• [Your assignment]:
Exactly the lines below from the line with "orange book: 3 -> 4" through the line with "turquoise toothbrush: 1 -> 4" must make up the answer, both ends included and pictures left out.

━━ Data provided ━━

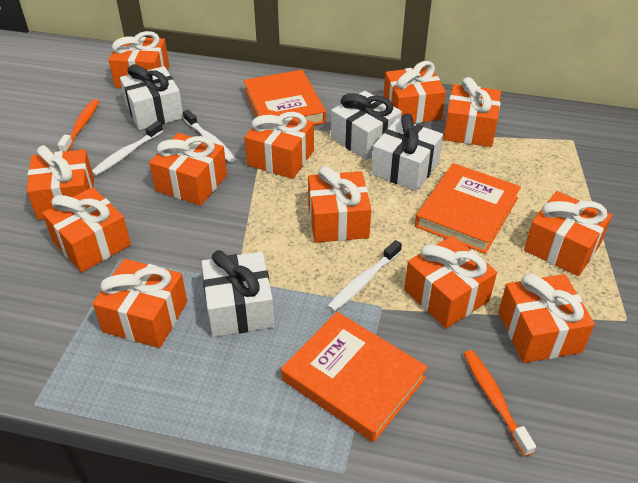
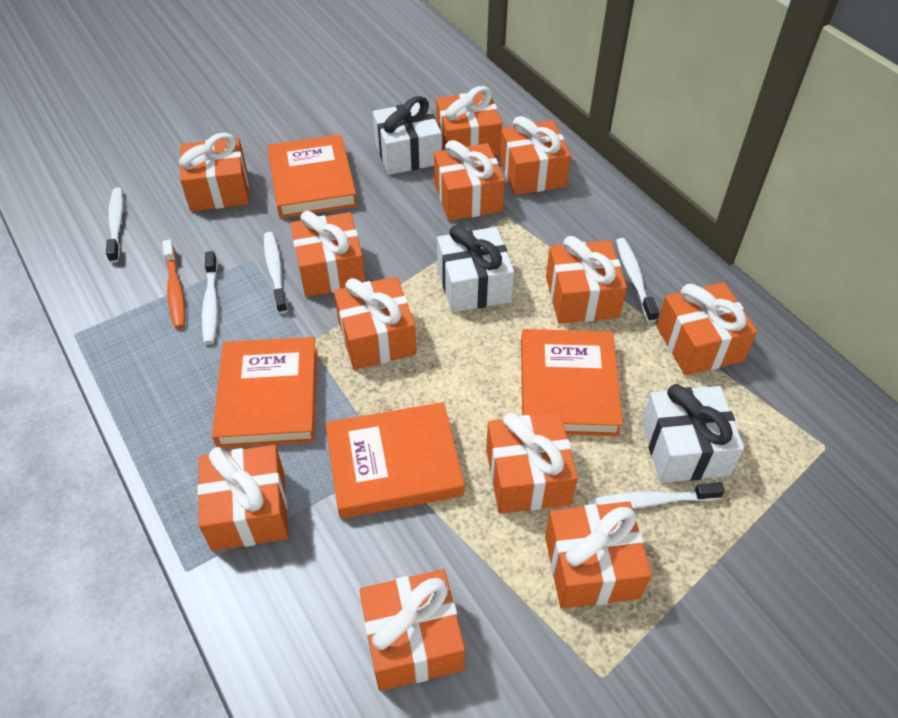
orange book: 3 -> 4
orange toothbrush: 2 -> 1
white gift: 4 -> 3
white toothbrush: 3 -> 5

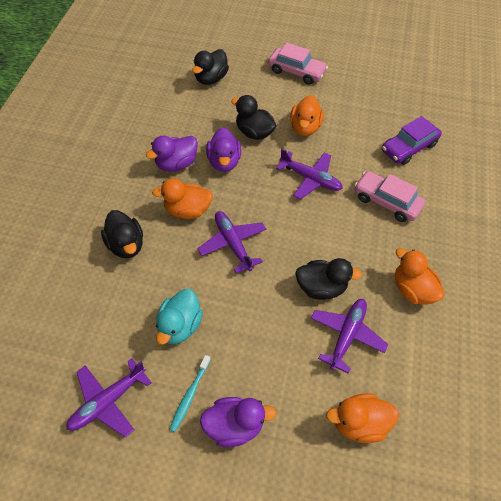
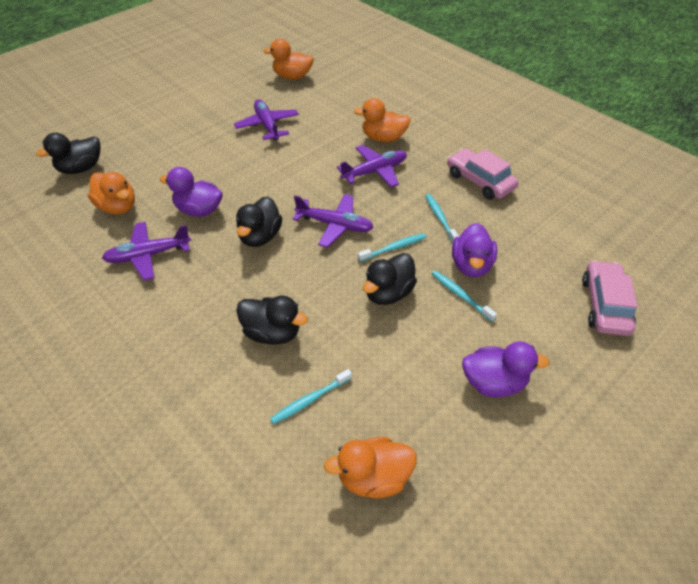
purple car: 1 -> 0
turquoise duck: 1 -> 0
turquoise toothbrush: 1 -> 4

━━━
━━ Data provided ━━

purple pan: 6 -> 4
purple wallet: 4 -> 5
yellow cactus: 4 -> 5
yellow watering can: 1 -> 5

━━━

• [Final answer]:
orange book: 3 -> 4
orange toothbrush: 2 -> 1
white gift: 4 -> 3
white toothbrush: 3 -> 5

purple car: 1 -> 0
turquoise duck: 1 -> 0
turquoise toothbrush: 1 -> 4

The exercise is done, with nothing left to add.